GIVEN RECORDS »
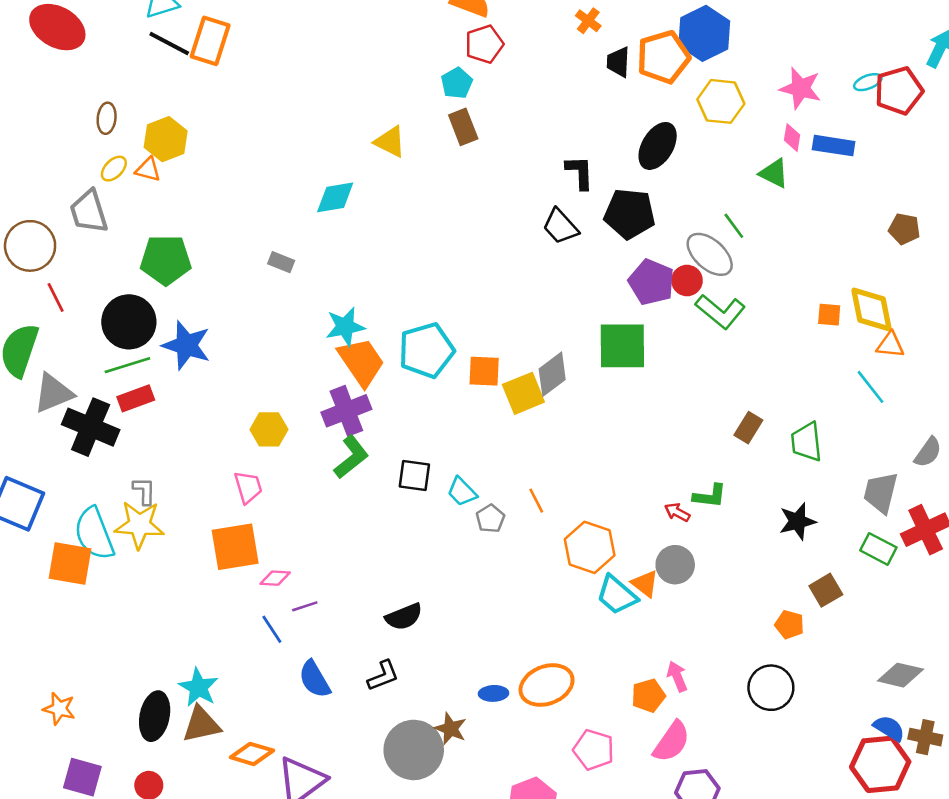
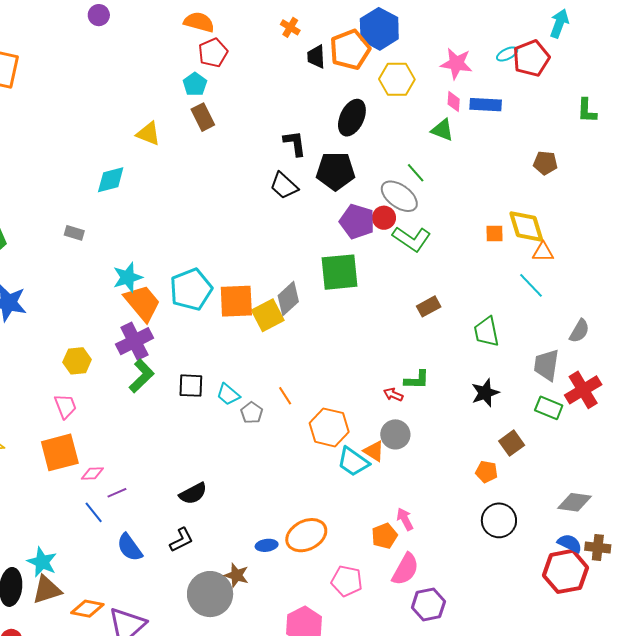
orange square: (484, 371) -> (236, 301), size x1.4
brown rectangle: (748, 428) -> (429, 306), moved, turned 35
black circle: (771, 688) -> (499, 520), moved

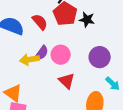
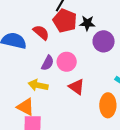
purple circle: (100, 57) -> (104, 41), moved
yellow arrow: (29, 60) -> (38, 85), moved, turned 30

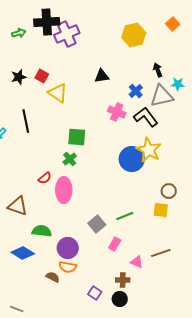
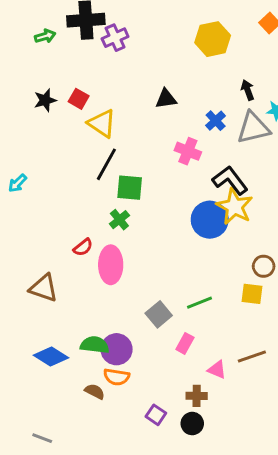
purple cross: (67, 34) -> (115, 38), size x0.7
black L-shape: (146, 117) -> (230, 180), moved
black line: (26, 121) -> (106, 164), moved, turned 40
green semicircle: (42, 231) -> (95, 345), moved

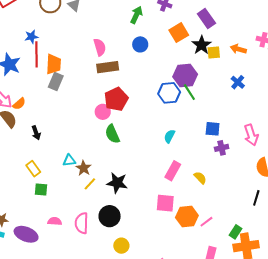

WORK ORDER » The listing above must be retyped word for word, without the pictures.

SOLUTION TO THIS PROBLEM »
orange square: (484, 371) -> (236, 301), size x1.4
brown rectangle: (748, 428) -> (429, 306), moved, turned 35
black circle: (771, 688) -> (499, 520), moved

purple circle: (100, 57) -> (104, 41), moved
yellow arrow: (29, 60) -> (38, 85), moved, turned 30

purple cross: (67, 34) -> (115, 38), size x0.7
black L-shape: (146, 117) -> (230, 180), moved
black line: (26, 121) -> (106, 164), moved, turned 40
green semicircle: (42, 231) -> (95, 345), moved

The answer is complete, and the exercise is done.